* **Dataset entries**
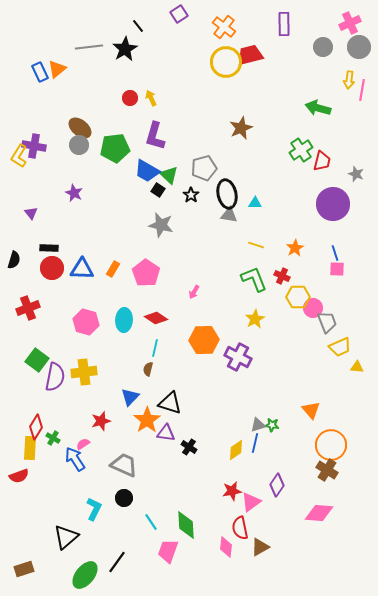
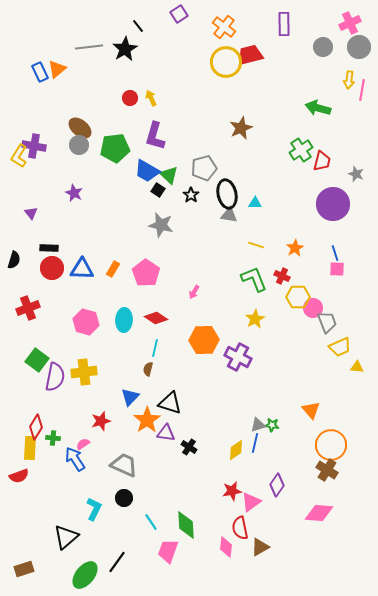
green cross at (53, 438): rotated 24 degrees counterclockwise
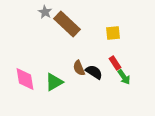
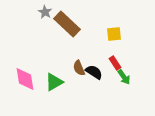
yellow square: moved 1 px right, 1 px down
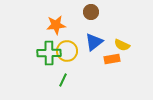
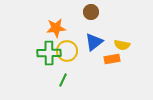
orange star: moved 3 px down
yellow semicircle: rotated 14 degrees counterclockwise
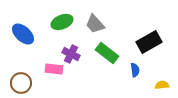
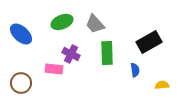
blue ellipse: moved 2 px left
green rectangle: rotated 50 degrees clockwise
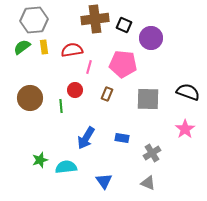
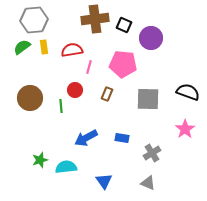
blue arrow: rotated 30 degrees clockwise
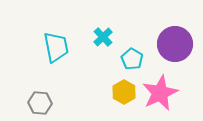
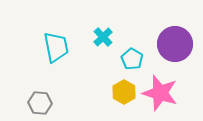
pink star: rotated 30 degrees counterclockwise
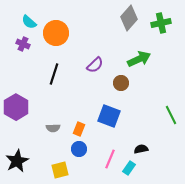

* **Requirements**
Copy every text line from the entries above verbatim, in order, and omit the pictures.

* **Completed exercise**
green cross at (53, 438): rotated 24 degrees counterclockwise
yellow square: moved 1 px right, 1 px down
orange star: moved 3 px down
yellow semicircle: rotated 14 degrees counterclockwise
blue ellipse: moved 2 px left
green rectangle: rotated 50 degrees clockwise
blue arrow: rotated 30 degrees clockwise
pink star: rotated 30 degrees counterclockwise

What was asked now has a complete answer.